◆ ACTION ITEM ◆
Extract precisely the lines of the entries below, from the first line through the line containing "none -> lime plate G5 level 1".

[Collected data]
*** Block opens ***

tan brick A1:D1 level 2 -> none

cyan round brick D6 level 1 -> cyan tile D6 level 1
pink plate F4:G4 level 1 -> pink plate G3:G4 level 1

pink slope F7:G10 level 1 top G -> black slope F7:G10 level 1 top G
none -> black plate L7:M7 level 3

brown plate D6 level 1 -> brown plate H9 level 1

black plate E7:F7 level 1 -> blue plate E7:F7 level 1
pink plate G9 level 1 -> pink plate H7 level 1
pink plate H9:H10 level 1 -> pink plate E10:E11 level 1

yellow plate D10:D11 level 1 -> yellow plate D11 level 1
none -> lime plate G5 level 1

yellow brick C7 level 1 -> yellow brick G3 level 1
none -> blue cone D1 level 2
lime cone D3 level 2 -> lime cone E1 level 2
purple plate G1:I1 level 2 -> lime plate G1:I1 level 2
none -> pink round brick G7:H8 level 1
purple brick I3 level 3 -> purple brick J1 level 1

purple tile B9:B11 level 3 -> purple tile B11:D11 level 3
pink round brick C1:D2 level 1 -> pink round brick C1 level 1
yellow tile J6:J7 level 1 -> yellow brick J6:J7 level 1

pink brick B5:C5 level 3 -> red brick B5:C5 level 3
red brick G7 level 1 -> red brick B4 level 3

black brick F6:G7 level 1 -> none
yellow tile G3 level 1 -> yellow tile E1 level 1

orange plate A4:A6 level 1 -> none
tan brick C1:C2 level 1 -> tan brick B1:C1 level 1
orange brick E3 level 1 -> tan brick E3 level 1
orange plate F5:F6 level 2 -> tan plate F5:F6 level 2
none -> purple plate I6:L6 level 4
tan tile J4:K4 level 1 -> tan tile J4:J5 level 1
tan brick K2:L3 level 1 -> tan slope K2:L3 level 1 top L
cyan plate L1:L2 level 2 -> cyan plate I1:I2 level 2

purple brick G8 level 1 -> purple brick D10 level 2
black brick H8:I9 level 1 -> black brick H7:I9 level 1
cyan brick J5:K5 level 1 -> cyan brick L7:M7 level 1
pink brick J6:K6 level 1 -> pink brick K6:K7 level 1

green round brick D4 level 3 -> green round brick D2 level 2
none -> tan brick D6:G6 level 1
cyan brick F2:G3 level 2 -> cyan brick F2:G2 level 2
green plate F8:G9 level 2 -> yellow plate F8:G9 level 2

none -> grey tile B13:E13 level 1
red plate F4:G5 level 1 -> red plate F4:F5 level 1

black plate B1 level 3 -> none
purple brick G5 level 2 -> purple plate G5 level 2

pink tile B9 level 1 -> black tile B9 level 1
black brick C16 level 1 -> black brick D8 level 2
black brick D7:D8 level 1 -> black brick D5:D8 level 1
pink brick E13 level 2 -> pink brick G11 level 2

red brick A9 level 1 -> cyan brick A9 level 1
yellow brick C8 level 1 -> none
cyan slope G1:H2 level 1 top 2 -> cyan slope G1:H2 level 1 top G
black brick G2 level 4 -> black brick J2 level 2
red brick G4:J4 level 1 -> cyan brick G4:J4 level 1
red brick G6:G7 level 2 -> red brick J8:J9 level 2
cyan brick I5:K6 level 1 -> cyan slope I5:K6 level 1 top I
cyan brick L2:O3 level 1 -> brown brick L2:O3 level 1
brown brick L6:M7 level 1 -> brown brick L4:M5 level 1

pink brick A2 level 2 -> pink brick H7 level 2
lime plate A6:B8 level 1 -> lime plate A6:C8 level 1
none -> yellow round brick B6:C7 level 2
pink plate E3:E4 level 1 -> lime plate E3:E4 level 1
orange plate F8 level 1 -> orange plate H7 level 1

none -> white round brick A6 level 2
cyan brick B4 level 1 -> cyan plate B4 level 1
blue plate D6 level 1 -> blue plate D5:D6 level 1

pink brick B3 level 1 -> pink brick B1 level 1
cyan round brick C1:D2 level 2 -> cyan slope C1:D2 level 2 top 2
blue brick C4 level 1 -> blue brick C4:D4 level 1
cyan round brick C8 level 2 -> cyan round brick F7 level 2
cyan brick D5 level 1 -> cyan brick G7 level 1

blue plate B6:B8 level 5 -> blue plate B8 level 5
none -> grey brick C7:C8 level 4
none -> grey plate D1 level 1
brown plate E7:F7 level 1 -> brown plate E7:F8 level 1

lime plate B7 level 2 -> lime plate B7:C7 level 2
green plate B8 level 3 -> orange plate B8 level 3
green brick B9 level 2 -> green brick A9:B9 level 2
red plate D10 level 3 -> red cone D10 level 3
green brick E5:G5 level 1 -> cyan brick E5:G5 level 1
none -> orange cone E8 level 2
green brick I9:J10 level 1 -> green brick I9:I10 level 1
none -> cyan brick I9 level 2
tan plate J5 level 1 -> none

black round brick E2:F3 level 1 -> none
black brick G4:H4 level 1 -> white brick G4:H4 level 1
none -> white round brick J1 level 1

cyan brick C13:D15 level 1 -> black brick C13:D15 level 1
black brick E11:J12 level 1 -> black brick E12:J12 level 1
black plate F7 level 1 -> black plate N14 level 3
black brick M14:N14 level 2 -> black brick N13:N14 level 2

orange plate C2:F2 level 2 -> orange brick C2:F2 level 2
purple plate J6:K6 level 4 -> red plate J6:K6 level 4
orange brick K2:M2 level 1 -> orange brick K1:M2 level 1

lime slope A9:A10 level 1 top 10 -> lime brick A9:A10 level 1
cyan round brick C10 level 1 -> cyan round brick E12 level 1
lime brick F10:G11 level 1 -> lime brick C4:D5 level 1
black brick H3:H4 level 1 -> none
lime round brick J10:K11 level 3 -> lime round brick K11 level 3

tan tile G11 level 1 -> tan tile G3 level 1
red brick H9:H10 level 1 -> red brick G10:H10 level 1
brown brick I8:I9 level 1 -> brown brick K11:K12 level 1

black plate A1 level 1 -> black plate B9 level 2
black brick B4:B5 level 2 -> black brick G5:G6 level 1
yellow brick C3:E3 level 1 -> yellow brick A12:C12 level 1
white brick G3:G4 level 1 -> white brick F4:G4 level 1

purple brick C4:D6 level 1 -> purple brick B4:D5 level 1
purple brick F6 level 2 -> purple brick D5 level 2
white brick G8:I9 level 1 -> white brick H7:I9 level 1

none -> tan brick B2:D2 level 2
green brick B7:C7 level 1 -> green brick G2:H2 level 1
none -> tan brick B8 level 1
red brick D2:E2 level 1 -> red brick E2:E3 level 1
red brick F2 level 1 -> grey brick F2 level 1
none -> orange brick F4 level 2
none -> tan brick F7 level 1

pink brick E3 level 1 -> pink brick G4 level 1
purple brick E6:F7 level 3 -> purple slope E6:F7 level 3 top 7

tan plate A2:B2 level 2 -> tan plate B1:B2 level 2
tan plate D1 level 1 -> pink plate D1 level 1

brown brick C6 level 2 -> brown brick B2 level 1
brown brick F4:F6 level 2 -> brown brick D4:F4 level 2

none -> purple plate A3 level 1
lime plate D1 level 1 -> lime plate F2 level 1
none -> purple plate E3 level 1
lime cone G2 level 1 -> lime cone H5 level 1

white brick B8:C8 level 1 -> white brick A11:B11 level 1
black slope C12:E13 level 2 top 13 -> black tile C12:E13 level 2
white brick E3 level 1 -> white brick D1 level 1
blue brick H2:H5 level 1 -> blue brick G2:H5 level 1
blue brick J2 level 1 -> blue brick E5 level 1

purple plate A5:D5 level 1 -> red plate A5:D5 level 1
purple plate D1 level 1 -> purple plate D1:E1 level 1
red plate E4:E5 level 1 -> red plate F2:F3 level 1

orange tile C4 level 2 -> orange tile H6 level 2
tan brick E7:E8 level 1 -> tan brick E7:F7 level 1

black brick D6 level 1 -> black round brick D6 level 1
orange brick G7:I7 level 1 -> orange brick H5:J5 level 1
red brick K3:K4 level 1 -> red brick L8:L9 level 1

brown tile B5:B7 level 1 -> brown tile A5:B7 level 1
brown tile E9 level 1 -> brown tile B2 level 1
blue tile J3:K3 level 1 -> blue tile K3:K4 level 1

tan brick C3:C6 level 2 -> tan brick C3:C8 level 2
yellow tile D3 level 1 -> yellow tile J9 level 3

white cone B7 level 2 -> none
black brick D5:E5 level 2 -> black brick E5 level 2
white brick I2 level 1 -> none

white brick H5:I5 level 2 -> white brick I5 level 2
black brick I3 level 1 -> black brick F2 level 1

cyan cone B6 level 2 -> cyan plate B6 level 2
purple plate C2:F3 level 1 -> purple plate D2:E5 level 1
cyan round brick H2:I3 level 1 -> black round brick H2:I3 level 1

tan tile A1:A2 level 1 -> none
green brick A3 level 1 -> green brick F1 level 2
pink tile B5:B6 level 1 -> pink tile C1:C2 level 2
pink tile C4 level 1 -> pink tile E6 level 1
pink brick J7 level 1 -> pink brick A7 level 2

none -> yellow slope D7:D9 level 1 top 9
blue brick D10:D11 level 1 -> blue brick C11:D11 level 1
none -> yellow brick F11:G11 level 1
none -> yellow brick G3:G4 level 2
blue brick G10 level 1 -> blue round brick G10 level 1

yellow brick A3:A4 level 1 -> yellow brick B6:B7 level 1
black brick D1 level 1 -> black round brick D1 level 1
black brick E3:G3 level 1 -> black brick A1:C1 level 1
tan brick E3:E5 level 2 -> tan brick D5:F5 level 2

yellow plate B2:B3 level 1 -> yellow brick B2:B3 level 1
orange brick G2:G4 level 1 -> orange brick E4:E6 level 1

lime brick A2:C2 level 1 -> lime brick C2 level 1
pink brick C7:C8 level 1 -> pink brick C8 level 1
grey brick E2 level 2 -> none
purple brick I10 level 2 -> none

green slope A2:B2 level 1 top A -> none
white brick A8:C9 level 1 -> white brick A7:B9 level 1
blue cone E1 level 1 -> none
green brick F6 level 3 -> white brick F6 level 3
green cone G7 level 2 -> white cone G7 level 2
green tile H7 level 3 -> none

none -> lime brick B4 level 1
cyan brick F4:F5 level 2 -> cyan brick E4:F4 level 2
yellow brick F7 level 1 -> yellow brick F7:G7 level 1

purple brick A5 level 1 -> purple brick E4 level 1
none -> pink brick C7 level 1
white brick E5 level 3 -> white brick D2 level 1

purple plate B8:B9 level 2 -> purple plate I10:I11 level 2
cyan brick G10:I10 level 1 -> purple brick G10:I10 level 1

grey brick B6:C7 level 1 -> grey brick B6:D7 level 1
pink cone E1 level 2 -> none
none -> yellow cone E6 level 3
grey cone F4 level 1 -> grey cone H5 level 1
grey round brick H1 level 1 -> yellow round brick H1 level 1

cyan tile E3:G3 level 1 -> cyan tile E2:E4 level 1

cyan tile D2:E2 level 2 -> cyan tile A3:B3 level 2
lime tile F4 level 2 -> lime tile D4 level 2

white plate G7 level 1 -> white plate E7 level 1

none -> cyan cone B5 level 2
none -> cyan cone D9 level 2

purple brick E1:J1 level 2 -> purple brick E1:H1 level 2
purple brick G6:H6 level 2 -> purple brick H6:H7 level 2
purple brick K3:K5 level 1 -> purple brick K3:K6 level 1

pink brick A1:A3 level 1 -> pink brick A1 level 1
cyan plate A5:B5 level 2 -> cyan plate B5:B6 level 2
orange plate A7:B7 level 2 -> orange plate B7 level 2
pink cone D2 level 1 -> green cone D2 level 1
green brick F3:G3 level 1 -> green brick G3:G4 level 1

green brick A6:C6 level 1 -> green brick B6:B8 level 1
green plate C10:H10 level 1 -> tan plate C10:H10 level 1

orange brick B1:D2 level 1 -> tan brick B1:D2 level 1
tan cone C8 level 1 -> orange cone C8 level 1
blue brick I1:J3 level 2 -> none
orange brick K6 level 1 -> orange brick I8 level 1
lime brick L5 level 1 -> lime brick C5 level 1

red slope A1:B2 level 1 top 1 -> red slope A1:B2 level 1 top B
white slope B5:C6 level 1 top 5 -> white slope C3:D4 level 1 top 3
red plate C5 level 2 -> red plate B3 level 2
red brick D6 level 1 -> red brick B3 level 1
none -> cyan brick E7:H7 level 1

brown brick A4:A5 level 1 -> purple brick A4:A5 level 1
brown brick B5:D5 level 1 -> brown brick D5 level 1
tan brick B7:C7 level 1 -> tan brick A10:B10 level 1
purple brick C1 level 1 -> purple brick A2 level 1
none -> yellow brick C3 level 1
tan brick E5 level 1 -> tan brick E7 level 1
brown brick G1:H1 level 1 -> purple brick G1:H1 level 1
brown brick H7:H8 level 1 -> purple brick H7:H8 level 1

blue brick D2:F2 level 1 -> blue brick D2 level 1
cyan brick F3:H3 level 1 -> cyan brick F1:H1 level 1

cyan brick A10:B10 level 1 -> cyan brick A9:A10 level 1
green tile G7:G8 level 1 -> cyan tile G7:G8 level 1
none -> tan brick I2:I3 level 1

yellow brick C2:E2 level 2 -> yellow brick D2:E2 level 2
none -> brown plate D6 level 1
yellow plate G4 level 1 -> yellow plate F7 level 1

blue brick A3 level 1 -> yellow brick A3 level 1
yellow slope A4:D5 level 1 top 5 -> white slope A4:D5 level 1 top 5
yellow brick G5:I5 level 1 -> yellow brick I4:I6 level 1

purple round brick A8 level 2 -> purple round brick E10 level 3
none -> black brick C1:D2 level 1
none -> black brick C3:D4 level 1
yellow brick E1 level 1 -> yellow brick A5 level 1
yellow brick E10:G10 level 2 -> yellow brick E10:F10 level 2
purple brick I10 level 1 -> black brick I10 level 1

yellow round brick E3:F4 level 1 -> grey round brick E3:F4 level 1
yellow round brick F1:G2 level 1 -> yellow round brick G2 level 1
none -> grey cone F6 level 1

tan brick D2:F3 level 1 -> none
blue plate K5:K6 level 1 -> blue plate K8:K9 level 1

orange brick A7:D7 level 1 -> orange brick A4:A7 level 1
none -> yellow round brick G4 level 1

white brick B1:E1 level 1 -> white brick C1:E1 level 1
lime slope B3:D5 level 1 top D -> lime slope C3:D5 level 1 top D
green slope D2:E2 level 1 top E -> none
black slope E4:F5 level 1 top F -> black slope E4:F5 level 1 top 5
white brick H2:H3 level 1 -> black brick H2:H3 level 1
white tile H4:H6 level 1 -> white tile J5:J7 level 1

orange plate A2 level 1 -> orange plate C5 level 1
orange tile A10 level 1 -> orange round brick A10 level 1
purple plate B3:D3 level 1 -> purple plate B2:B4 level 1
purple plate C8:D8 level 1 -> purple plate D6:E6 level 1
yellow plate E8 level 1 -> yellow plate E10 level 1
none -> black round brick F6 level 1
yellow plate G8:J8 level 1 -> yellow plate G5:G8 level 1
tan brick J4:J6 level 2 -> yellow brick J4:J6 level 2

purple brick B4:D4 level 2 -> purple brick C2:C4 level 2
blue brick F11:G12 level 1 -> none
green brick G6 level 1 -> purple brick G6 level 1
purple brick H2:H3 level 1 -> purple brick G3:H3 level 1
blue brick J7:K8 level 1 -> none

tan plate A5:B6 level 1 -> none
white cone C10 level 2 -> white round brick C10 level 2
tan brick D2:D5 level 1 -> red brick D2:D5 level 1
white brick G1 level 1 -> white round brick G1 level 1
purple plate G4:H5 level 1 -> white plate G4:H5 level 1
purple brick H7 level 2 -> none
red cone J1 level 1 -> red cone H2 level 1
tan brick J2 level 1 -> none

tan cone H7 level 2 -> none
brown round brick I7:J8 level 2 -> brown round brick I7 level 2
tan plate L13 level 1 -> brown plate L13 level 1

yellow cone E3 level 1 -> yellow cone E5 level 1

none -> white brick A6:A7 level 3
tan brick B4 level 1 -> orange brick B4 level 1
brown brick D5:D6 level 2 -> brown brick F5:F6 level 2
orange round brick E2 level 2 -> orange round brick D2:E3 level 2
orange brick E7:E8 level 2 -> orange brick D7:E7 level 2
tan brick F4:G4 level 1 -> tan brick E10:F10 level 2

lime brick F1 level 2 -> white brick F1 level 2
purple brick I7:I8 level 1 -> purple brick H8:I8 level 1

*** Block closes ***

◆ RESPONSE FOR THIS EXERCISE ◆
tan brick A1:D1 level 2 -> none

cyan round brick D6 level 1 -> cyan tile D6 level 1
pink plate F4:G4 level 1 -> pink plate G3:G4 level 1

pink slope F7:G10 level 1 top G -> black slope F7:G10 level 1 top G
none -> black plate L7:M7 level 3

brown plate D6 level 1 -> brown plate H9 level 1

black plate E7:F7 level 1 -> blue plate E7:F7 level 1
pink plate G9 level 1 -> pink plate H7 level 1
pink plate H9:H10 level 1 -> pink plate E10:E11 level 1

yellow plate D10:D11 level 1 -> yellow plate D11 level 1
none -> lime plate G5 level 1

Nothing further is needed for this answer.